* _Supplied entries_:
---
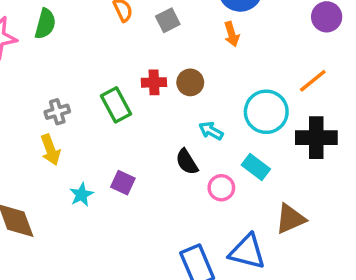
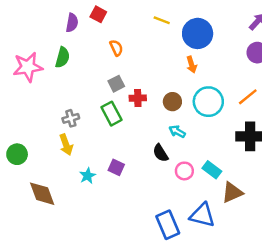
gray square: (168, 20) -> (116, 84), moved
brown circle: (190, 82) -> (172, 102), moved
cyan circle: (266, 112) -> (208, 102), moved
cyan rectangle: (256, 167) -> (212, 170), moved

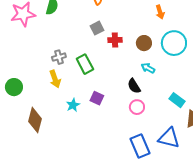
green rectangle: (111, 114) -> (85, 64), moved
pink circle: (184, 171) -> (137, 107), moved
brown diamond: (42, 194) -> (35, 120), turned 35

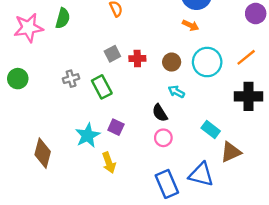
orange arrow: (160, 12) -> (191, 25), turned -48
gray square: (97, 28) -> (112, 54), moved
yellow arrow: (55, 79) -> (109, 163), moved
green circle: (14, 87) -> (18, 79), moved
cyan star: (73, 105) -> (88, 135), size x1.5

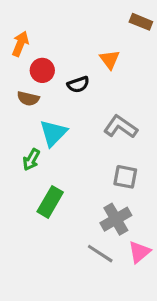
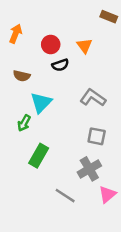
red circle: (42, 70) -> (51, 44), moved
gray line: (100, 254) -> (65, 196), moved

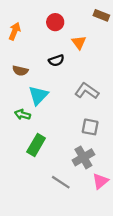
red circle: (51, 44) -> (55, 22), moved
green arrow: (24, 123) -> (23, 115), turned 77

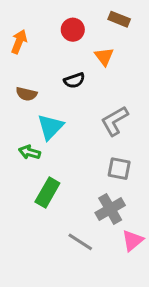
brown rectangle: (101, 15) -> (119, 19), moved
gray L-shape: (87, 91) -> (115, 121), turned -65

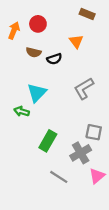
red circle: (73, 30) -> (38, 24), moved
brown semicircle: (26, 94) -> (34, 52), moved
gray square: (119, 169) -> (94, 132), moved
green rectangle: (47, 193) -> (48, 141), moved

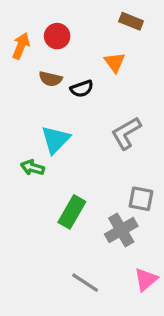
pink triangle: (97, 176) -> (146, 279), moved
gray line: (59, 177) -> (85, 283), moved

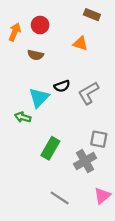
orange triangle: (115, 62) -> (80, 43), turned -35
black semicircle: (82, 89) -> (62, 86), moved

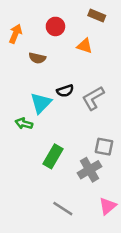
red circle: (40, 25) -> (55, 26), moved

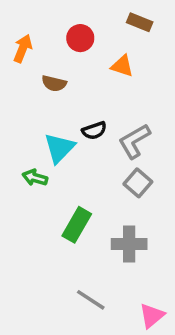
gray square: (104, 147) -> (138, 183), moved, turned 30
gray cross: (89, 170) -> (129, 244), turned 30
pink triangle: (108, 206) -> (152, 316), moved

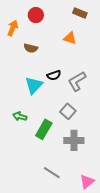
red circle: (80, 38) -> (36, 15), moved
green arrow: (35, 178) -> (20, 116), moved
gray square: (138, 183) -> (68, 111), moved

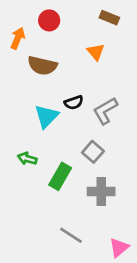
orange triangle: (70, 38) -> (96, 52), turned 32
brown semicircle: (31, 48) -> (42, 66), size x1.5

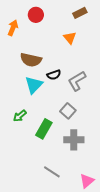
brown rectangle: (109, 18) -> (80, 13), turned -48
brown semicircle: (42, 66) -> (31, 60), moved
green arrow: (27, 159) -> (20, 116), turned -56

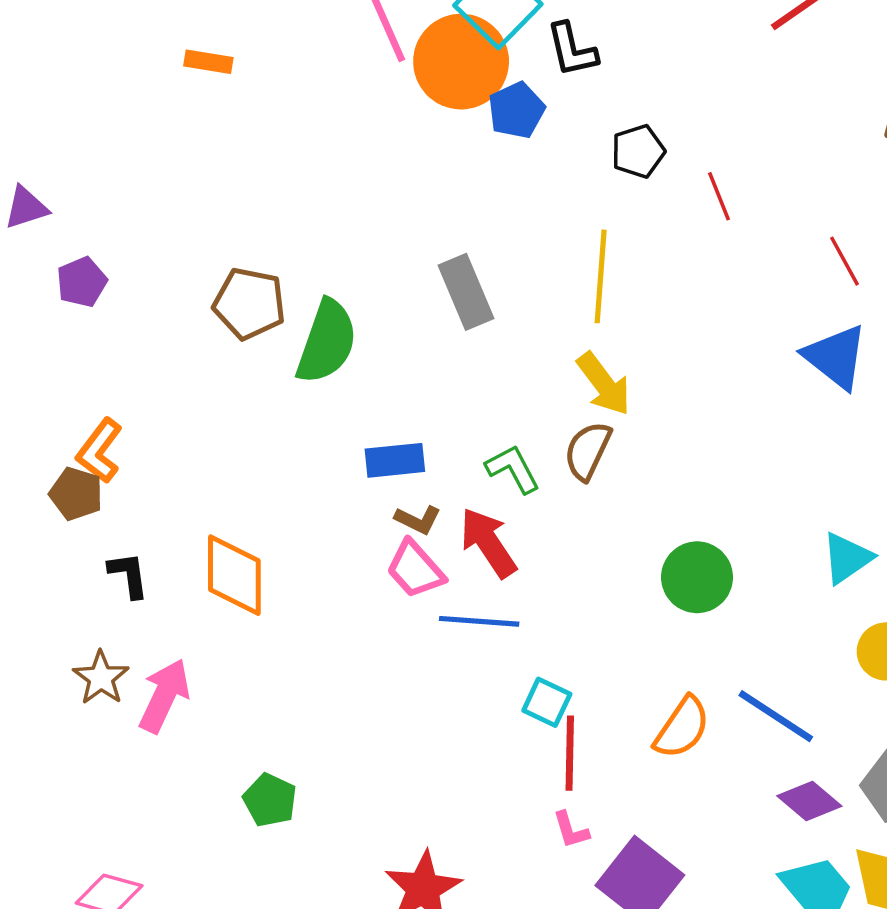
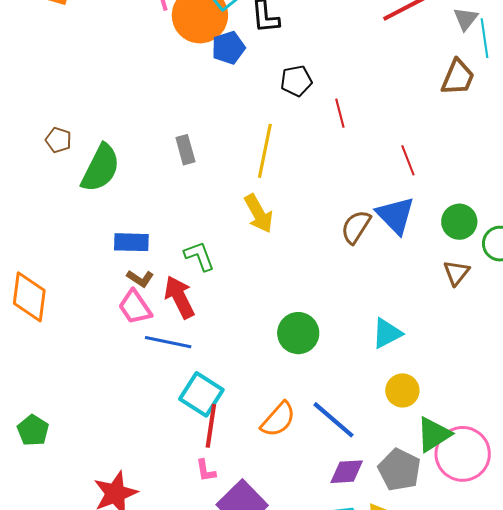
gray rectangle: (466, 292) -> (185, 150), size x0.7
brown pentagon: (249, 304) -> (58, 140), size x0.6
brown semicircle: (588, 451) -> (356, 227), moved
cyan square: (547, 702) -> (201, 394), size x1.5
purple diamond: (809, 801) -> (347, 472), turned -51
---
Nothing but the lines from the beginning of the material through the line with "gray L-shape: (87, 91)" should appear, printed exactly, with no pictures among them.

gray square: (168, 20) -> (116, 84), moved
brown circle: (190, 82) -> (172, 102), moved
cyan circle: (266, 112) -> (208, 102), moved
cyan rectangle: (256, 167) -> (212, 170), moved

green rectangle: (111, 114) -> (85, 64), moved
pink circle: (184, 171) -> (137, 107), moved
brown diamond: (42, 194) -> (35, 120), turned 35

orange arrow: (160, 12) -> (191, 25), turned -48
gray square: (97, 28) -> (112, 54), moved
yellow arrow: (55, 79) -> (109, 163), moved
green circle: (14, 87) -> (18, 79), moved
cyan star: (73, 105) -> (88, 135), size x1.5

red circle: (42, 70) -> (51, 44), moved
gray line: (100, 254) -> (65, 196), moved

red circle: (51, 44) -> (55, 22), moved
green arrow: (24, 123) -> (23, 115), turned 77

brown rectangle: (101, 15) -> (119, 19), moved
gray L-shape: (87, 91) -> (115, 121), turned -65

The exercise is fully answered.